### Job
Exclude images; transcribe the rest of the data exactly.

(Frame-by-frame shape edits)
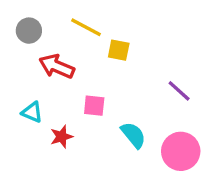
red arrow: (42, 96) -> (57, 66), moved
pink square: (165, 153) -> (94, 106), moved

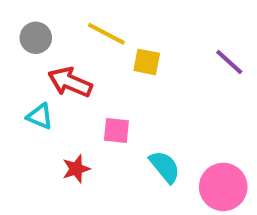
purple line: (179, 91) -> (229, 62), moved
cyan triangle: (32, 112) -> (40, 116), moved

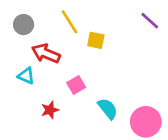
yellow line: (106, 34) -> (70, 22), turned 30
purple line: (229, 62) -> (150, 21), moved
pink square: (116, 130) -> (76, 85), turned -36

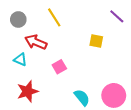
yellow square: (96, 40) -> (96, 41), moved
cyan semicircle: (108, 109) -> (82, 98), moved
red star: (50, 110) -> (28, 91), moved, size x1.5

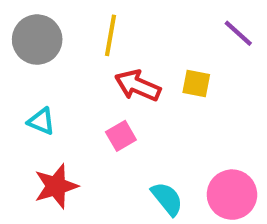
yellow line: (54, 17) -> (110, 35), turned 42
gray circle: (18, 19) -> (37, 40), size x1.5
red arrow: (36, 42) -> (138, 86), moved

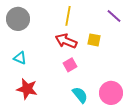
yellow line: (110, 35) -> (68, 16), moved
pink square: (121, 136) -> (70, 65), moved
red star: (56, 186) -> (27, 89), turned 30

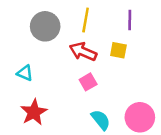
purple line: (114, 16) -> (130, 20), moved, turned 49
gray circle: (18, 19) -> (45, 26), moved
red star: (27, 89) -> (34, 112), turned 30

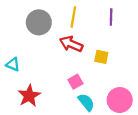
yellow square: (118, 50) -> (101, 57), moved
cyan triangle: (25, 73) -> (13, 64), moved
pink square: (88, 82) -> (75, 82), moved

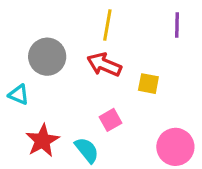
purple line: (111, 17) -> (177, 25), moved
gray circle: (39, 22) -> (47, 57), moved
cyan semicircle: (86, 102) -> (87, 150), moved

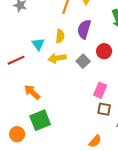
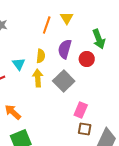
red circle: (104, 51) -> (87, 59), moved
yellow arrow: (57, 58) -> (38, 78), turned 96
gray square: (83, 61) -> (64, 81), size x1.5

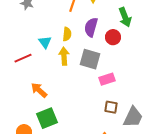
gray square: (64, 81) -> (90, 59), turned -30
pink rectangle: (81, 110) -> (107, 79), moved, turned 49

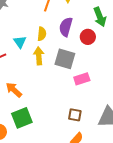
brown square: (111, 107) -> (75, 115), moved

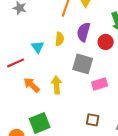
yellow arrow: (39, 56) -> (57, 85), moved
orange arrow: (14, 90) -> (32, 85), moved

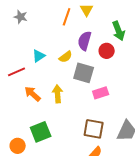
yellow semicircle: (60, 39) -> (66, 57), moved, turned 48
cyan triangle: (38, 47) -> (39, 56), turned 32
brown square: (93, 120) -> (94, 129), size x1.5

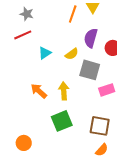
red line: (17, 72) -> (23, 35), moved
green square: (41, 132) -> (62, 121), moved

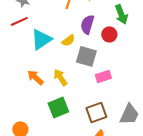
cyan triangle: (45, 53) -> (41, 39), size x1.6
yellow arrow: (64, 91) -> (60, 77), turned -30
brown square: (100, 126) -> (96, 112), turned -30

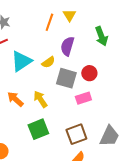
red circle: (109, 34) -> (89, 73), moved

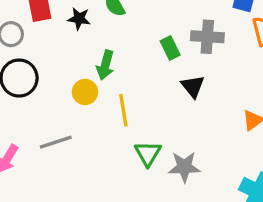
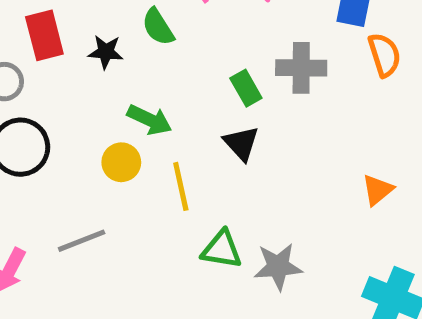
green arrow: (105, 65) -> (150, 120), turned -76
black triangle: (193, 86) -> (241, 143), moved
green triangle: (148, 153) -> (222, 250), turned -48

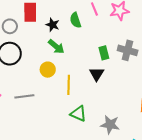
green arrow: (150, 120) -> (56, 47), moved
gray star: (278, 267) -> (110, 125), moved

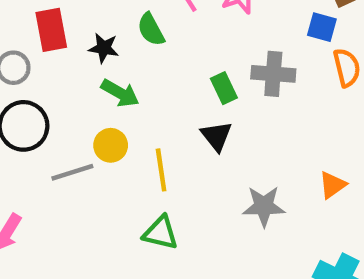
gray line: (24, 96) -> (72, 172), moved
green triangle: (78, 114) -> (161, 233), moved
gray star: (110, 125) -> (264, 206), moved

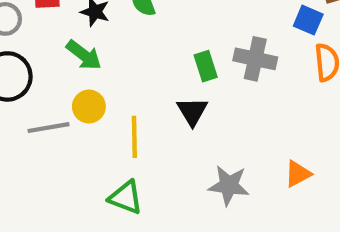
green arrow: (120, 93) -> (84, 55), moved

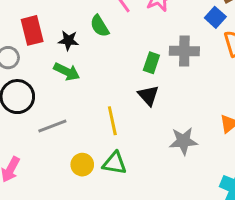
blue square: (308, 20) -> (215, 17), turned 30
green rectangle: (206, 66) -> (151, 63), turned 48
yellow circle: (89, 107) -> (82, 165), moved

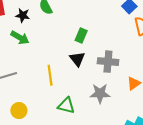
gray cross: (184, 51) -> (108, 62), moved
green triangle: (115, 163) -> (66, 106), moved
yellow circle: (82, 165) -> (19, 111), moved

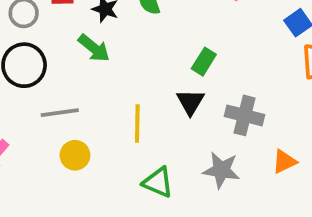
yellow circle: (19, 111) -> (75, 155), moved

### Output of the exercise
red arrow: (42, 96) -> (57, 66), moved
pink square: (165, 153) -> (94, 106), moved

purple line: (179, 91) -> (229, 62), moved
cyan triangle: (32, 112) -> (40, 116), moved

yellow line: (106, 34) -> (70, 22), turned 30
purple line: (229, 62) -> (150, 21), moved
pink square: (116, 130) -> (76, 85), turned -36

yellow square: (96, 40) -> (96, 41), moved
cyan semicircle: (108, 109) -> (82, 98), moved
red star: (50, 110) -> (28, 91), moved, size x1.5

yellow line: (54, 17) -> (110, 35), turned 42
gray circle: (18, 19) -> (37, 40), size x1.5
red arrow: (36, 42) -> (138, 86), moved

yellow line: (110, 35) -> (68, 16), moved
pink square: (121, 136) -> (70, 65), moved
red star: (56, 186) -> (27, 89), turned 30

purple line: (114, 16) -> (130, 20), moved, turned 49
gray circle: (18, 19) -> (45, 26), moved
red star: (27, 89) -> (34, 112), turned 30

yellow square: (118, 50) -> (101, 57), moved
cyan triangle: (25, 73) -> (13, 64), moved
pink square: (88, 82) -> (75, 82), moved

purple line: (111, 17) -> (177, 25), moved
gray circle: (39, 22) -> (47, 57), moved
cyan semicircle: (86, 102) -> (87, 150), moved

red circle: (104, 51) -> (87, 59), moved
yellow arrow: (57, 58) -> (38, 78), turned 96
gray square: (83, 61) -> (64, 81), size x1.5

gray square: (64, 81) -> (90, 59), turned -30
pink rectangle: (81, 110) -> (107, 79), moved, turned 49

brown square: (111, 107) -> (75, 115), moved

yellow arrow: (39, 56) -> (57, 85), moved
orange arrow: (14, 90) -> (32, 85), moved

yellow semicircle: (60, 39) -> (66, 57), moved, turned 48
cyan triangle: (38, 47) -> (39, 56), turned 32
brown square: (93, 120) -> (94, 129), size x1.5

red line: (17, 72) -> (23, 35), moved
green square: (41, 132) -> (62, 121), moved

cyan triangle: (45, 53) -> (41, 39), size x1.6
yellow arrow: (64, 91) -> (60, 77), turned -30
brown square: (100, 126) -> (96, 112), turned -30

red circle: (109, 34) -> (89, 73), moved

green arrow: (105, 65) -> (150, 120), turned -76
black triangle: (193, 86) -> (241, 143), moved
green triangle: (148, 153) -> (222, 250), turned -48

green arrow: (150, 120) -> (56, 47), moved
gray star: (278, 267) -> (110, 125), moved

gray line: (24, 96) -> (72, 172), moved
green triangle: (78, 114) -> (161, 233), moved
gray star: (110, 125) -> (264, 206), moved

green arrow: (120, 93) -> (84, 55), moved

blue square: (308, 20) -> (215, 17), turned 30
green rectangle: (206, 66) -> (151, 63), turned 48
yellow circle: (89, 107) -> (82, 165), moved

gray cross: (184, 51) -> (108, 62), moved
green triangle: (115, 163) -> (66, 106), moved
yellow circle: (82, 165) -> (19, 111), moved

yellow circle: (19, 111) -> (75, 155), moved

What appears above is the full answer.